Retype the lines between the one holding "white glossy sink at center is outside" and the one holding "From a real-world perspective, is white glossy", inclusive, with no changes.

**Data records**
....
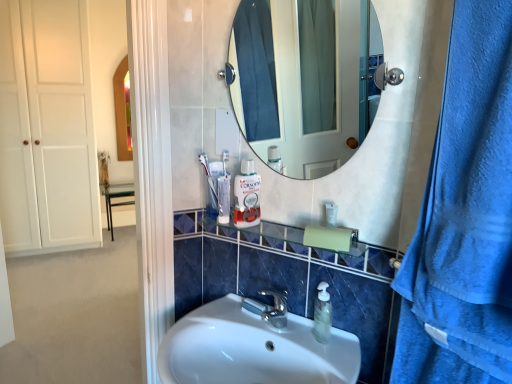
Image resolution: width=512 pixels, height=384 pixels. What do you see at coordinates (301, 80) in the screenshot?
I see `white marble mirror at upper center` at bounding box center [301, 80].

Describe the element at coordinates (253, 349) in the screenshot. The image size is (512, 384). I see `white glossy sink at center` at that location.

The image size is (512, 384). Describe the element at coordinates (428, 357) in the screenshot. I see `blue textured towel at right` at that location.

What do you see at coordinates (247, 196) in the screenshot?
I see `white glossy mouthwash at center` at bounding box center [247, 196].

This screenshot has width=512, height=384. What are the coordinates of `clear glass shelf at center` in the screenshot? It's located at (303, 247).

Is white glossy sink at center inside or outside of white matte closet door at left?

white glossy sink at center is outside white matte closet door at left.

Does white glossy sink at center come in front of white matte closet door at left?

Yes.

Which point is more forward, (339, 337) or (123, 167)?

Point (339, 337)

From a real-world perspective, is white glossy sink at center physically below white matte closet door at left?

Yes, from a real-world perspective, white glossy sink at center is below white matte closet door at left.

Between white marble mirror at upper center and blue terry cloth towel at right, which one has larger size?

blue terry cloth towel at right.

Is white marble mirror at upper center spatially inside blue terry cloth towel at right, or outside of it?

white marble mirror at upper center is not enclosed by blue terry cloth towel at right.

The width and height of the screenshot is (512, 384). What are the coordinates of `mirror above the blue terry cloth towel at right (from the image's perspective)` in the screenshot? It's located at (301, 80).

Consider the image. From a real-world perspective, is white marble mirror at upper center located higher than blue terry cloth towel at right?

Yes, from a real-world perspective, white marble mirror at upper center is on top of blue terry cloth towel at right.

Find the location of a particular element. The height and width of the screenshot is (384, 512). mirror behind the blue terry cloth towel at right is located at coordinates pos(301,80).

Is blue terry cloth towel at right with white marble mirror at upper center?

No, blue terry cloth towel at right is not making contact with white marble mirror at upper center.

Which is closer, (x=404, y=271) or (x=242, y=50)?

Clearly, point (x=404, y=271) is closer to the camera than point (x=242, y=50).

Is blue terry cloth towel at right smaller than white marble mirror at upper center?

Incorrect, blue terry cloth towel at right is not smaller in size than white marble mirror at upper center.

In the scene shown: Considering the relative sizes of blue textured towel at right and white glossy sink at center in the image provided, is blue textured towel at right taller than white glossy sink at center?

Incorrect, the height of blue textured towel at right is not larger of that of white glossy sink at center.

Is blue textured towel at right positioned with its back to white glossy sink at center?

No, blue textured towel at right is not facing away from white glossy sink at center.

Does point (434, 375) come in front of point (274, 352)?

Yes, point (434, 375) is closer to viewer.

From the picture: Which is correct: blue textured towel at right is inside white glossy sink at center, or outside of it?

blue textured towel at right is located beyond the bounds of white glossy sink at center.

From a real-world perspective, relative to white glossy mouthwash at center, is clear glass shelf at center vertically above or below?

clear glass shelf at center is below white glossy mouthwash at center.

How different are the orientations of clear glass shelf at center and white glossy mouthwash at center in degrees?

They differ by 59.6 degrees in their facing directions.

Considering the sizes of objects clear glass shelf at center and white glossy mouthwash at center in the image provided, who is shorter, clear glass shelf at center or white glossy mouthwash at center?

clear glass shelf at center is shorter.

Could you tell me if clear glass shelf at center is turned towards white glossy mouthwash at center?

No, clear glass shelf at center is not turned towards white glossy mouthwash at center.

Is white matte closet door at left touching blue terry cloth towel at right?

white matte closet door at left and blue terry cloth towel at right are clearly separated.

Considering the positions of point (92, 96) and point (467, 337), is point (92, 96) closer or farther from the camera than point (467, 337)?

Point (92, 96).

Considering the sizes of objects white matte closet door at left and blue terry cloth towel at right in the image provided, who is smaller, white matte closet door at left or blue terry cloth towel at right?

blue terry cloth towel at right is smaller.

Between white glossy sink at center and blue textured towel at right, which one is positioned behind?

white glossy sink at center is more distant.

Looking at this image, is white glossy sink at center situated inside blue textured towel at right or outside?

white glossy sink at center exists outside the volume of blue textured towel at right.

Consider the image. Measure the distance between white glossy sink at center and blue textured towel at right.

white glossy sink at center and blue textured towel at right are 14.84 inches apart from each other.

Identify the location of side lying behind the white glossy sink at center. (75, 315).

The image size is (512, 384). In order to click on shower curtain below the white marble mirror at upper center (from the image's perspective) in this screenshot , I will do `click(464, 217)`.

Estimate the real-world distances between objects in this image. Which object is closer to white glossy sink at center, white glossy mouthwash at center or blue terry cloth towel at right?

white glossy mouthwash at center is positioned closer to the anchor white glossy sink at center.

Looking at the image, which one is located closer to clear glass shelf at center, blue terry cloth towel at right or white marble mirror at upper center?

Among the two, blue terry cloth towel at right is located nearer to clear glass shelf at center.

From the picture: From the image, which object appears to be nearer to clear glass shelf at center, white matte closet door at left or blue terry cloth towel at right?

Based on the image, blue terry cloth towel at right appears to be nearer to clear glass shelf at center.

Looking at the image, which one is located closer to blue textured towel at right, white glossy sink at center or white glossy mouthwash at center?

white glossy sink at center lies closer to blue textured towel at right than the other object.

Which object lies further to the anchor point white matte closet door at left, white marble mirror at upper center or white glossy mouthwash at center?

white glossy mouthwash at center is further to white matte closet door at left.

When comparing their distances from white glossy sink at center, does blue textured towel at right or white marble mirror at upper center seem further?

white marble mirror at upper center is further to white glossy sink at center.

Based on their spatial positions, is white glossy mouthwash at center or clear glass shelf at center closer to blue textured towel at right?

The object closer to blue textured towel at right is clear glass shelf at center.

Based on their spatial positions, is white glossy mouthwash at center or white matte closet door at left closer to clear glass shelf at center?

white glossy mouthwash at center.

Locate an element on the screen. mouthwash situated between white matte closet door at left and blue terry cloth towel at right from left to right is located at coordinates (247, 196).

Image resolution: width=512 pixels, height=384 pixels. What are the coordinates of `bath towel between blue terry cloth towel at right and white glossy sink at center in the up-down direction` in the screenshot? It's located at (428, 357).

Find the location of a particular element. bath towel between clear glass shelf at center and white glossy sink at center in the up-down direction is located at coordinates (428, 357).

Find the location of `balustrade between white marble mirror at upper center and white glossy sink at center vertically`. balustrade between white marble mirror at upper center and white glossy sink at center vertically is located at coordinates (303, 247).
....
**Written solution**
white glossy sink at center is outside white matte closet door at left.

Does white glossy sink at center come in front of white matte closet door at left?

Yes.

Which point is more forward, (339, 337) or (123, 167)?

Point (339, 337)

From a real-world perspective, is white glossy sink at center physically below white matte closet door at left?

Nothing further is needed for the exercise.